──────── Data under study ────────

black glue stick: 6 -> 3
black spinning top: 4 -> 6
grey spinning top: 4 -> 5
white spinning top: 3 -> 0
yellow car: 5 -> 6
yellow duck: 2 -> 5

────────
──────── Data under study ────────

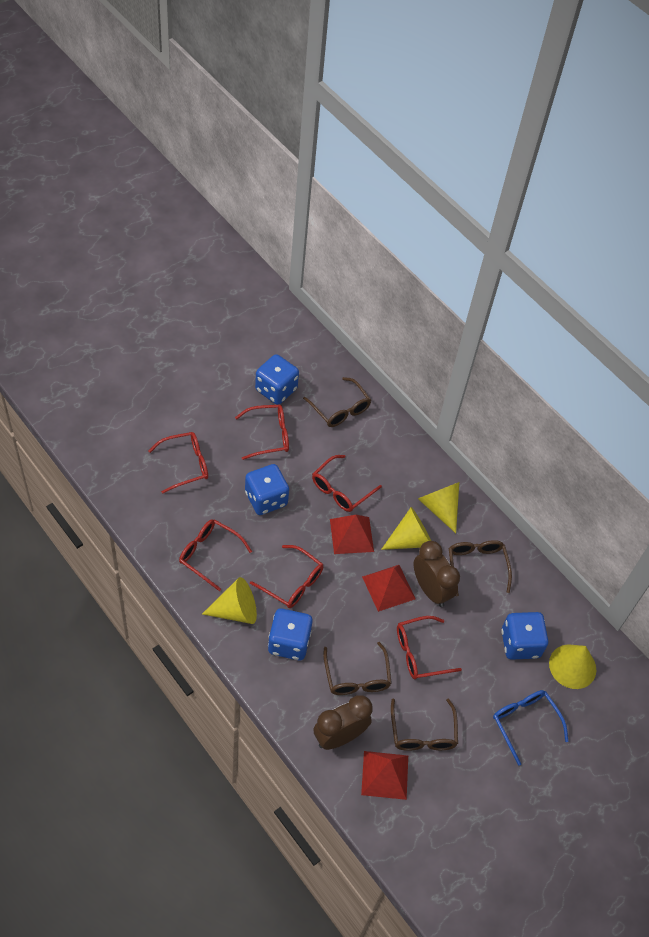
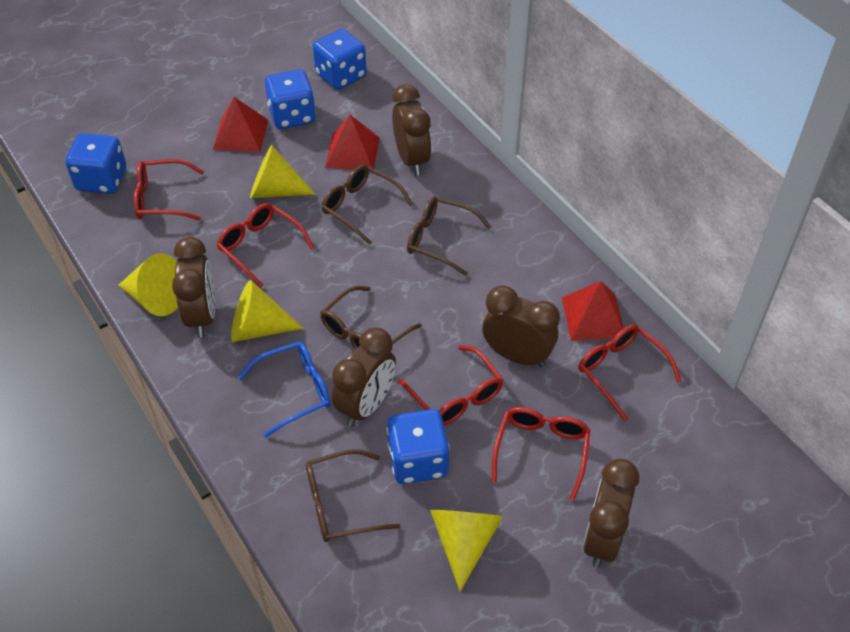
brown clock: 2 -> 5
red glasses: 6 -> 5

────────

Activity: Output exactly one stretch of the listing: from the line containing "white spinning top: 3 -> 0" through the line containing "yellow duck: 2 -> 5", both end lines included.

Answer space:
white spinning top: 3 -> 0
yellow car: 5 -> 6
yellow duck: 2 -> 5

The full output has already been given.